DATA FOR PROCESSING |

________

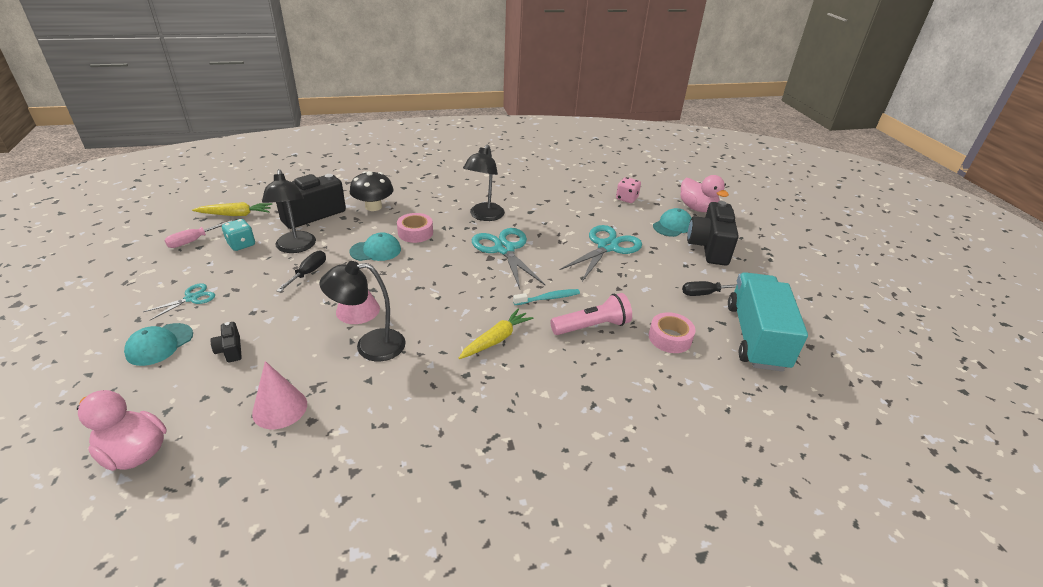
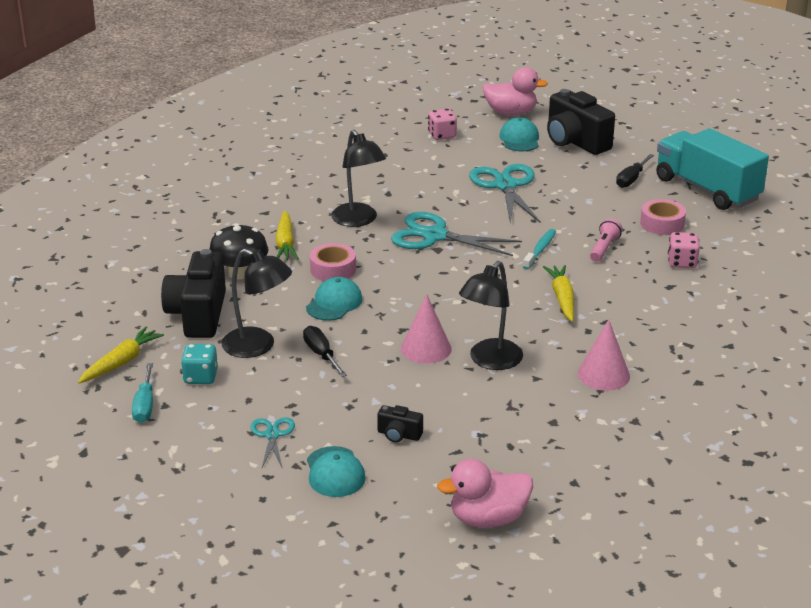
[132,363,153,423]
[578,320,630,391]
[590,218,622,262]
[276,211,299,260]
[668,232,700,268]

________

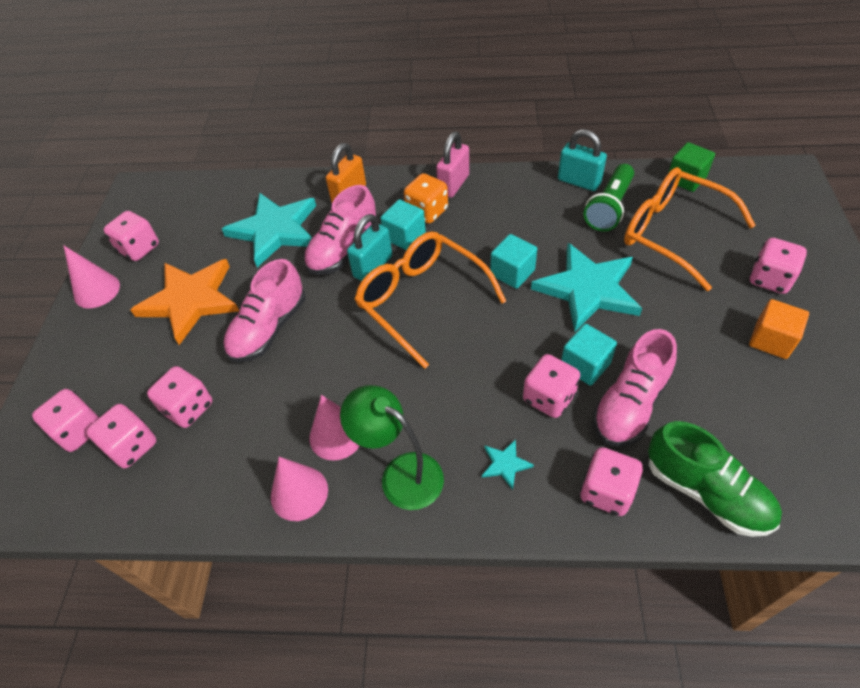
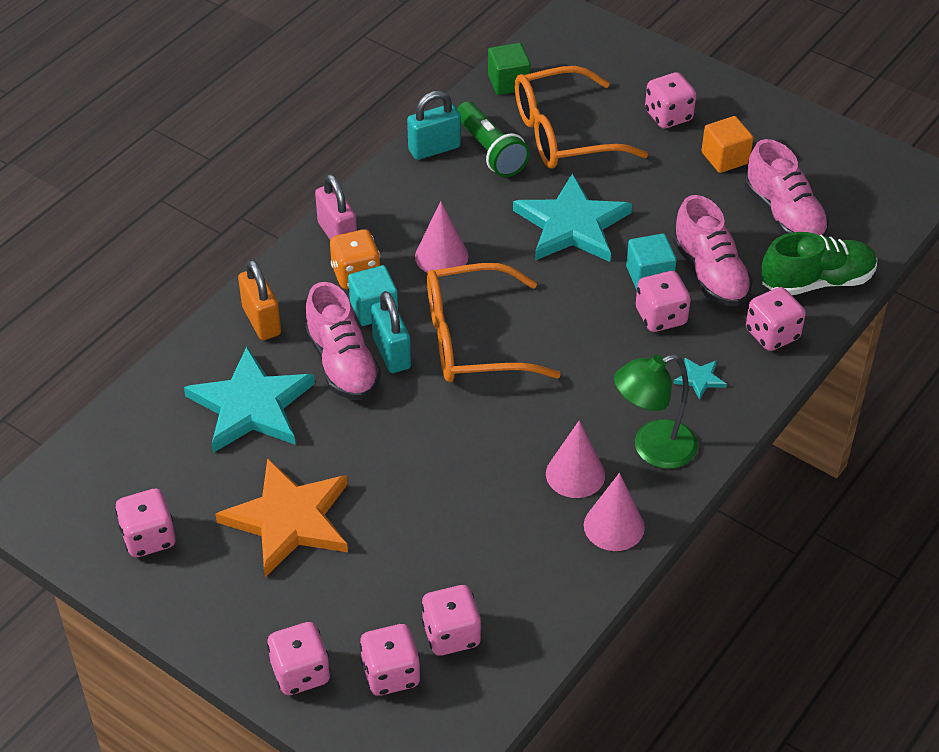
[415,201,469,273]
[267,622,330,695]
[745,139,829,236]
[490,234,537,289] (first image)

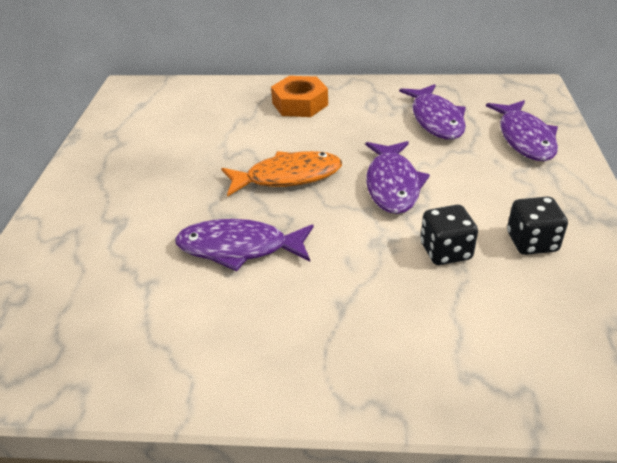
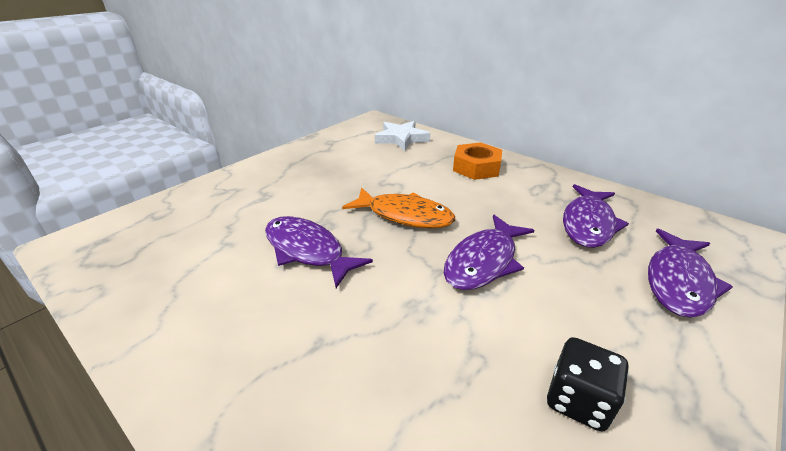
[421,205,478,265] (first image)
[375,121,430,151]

________

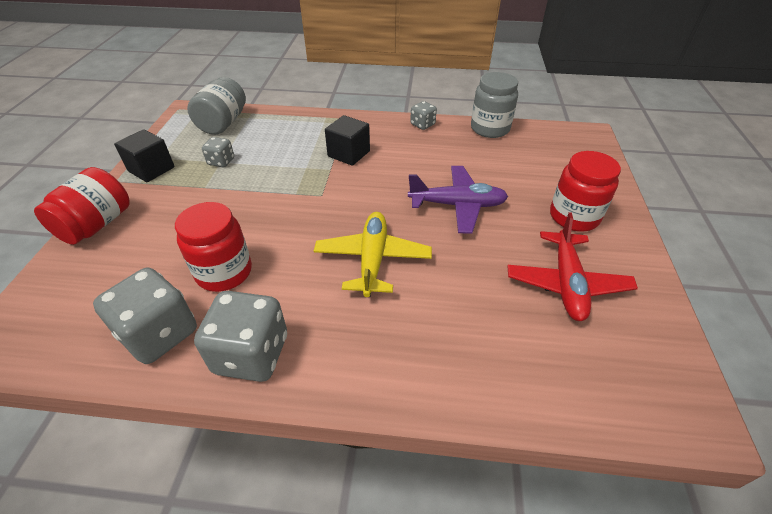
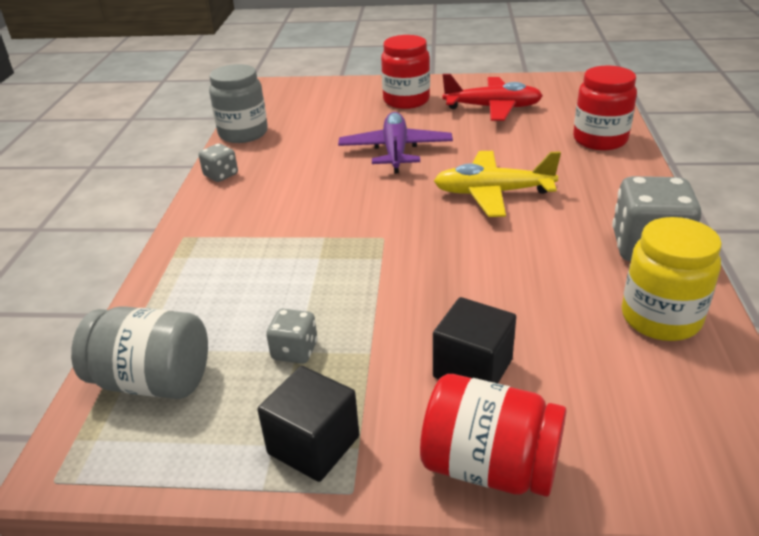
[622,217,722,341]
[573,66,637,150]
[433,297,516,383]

________

REQUIREMENT | Now transcribe the lines above exactly, starting at the line containing "[415,201,469,273]" and ending at the line containing "[375,121,430,151]", both lines included, pictures excluded.

WRITTEN ANSWER |
[415,201,469,273]
[267,622,330,695]
[745,139,829,236]
[490,234,537,289] (first image)

[421,205,478,265] (first image)
[375,121,430,151]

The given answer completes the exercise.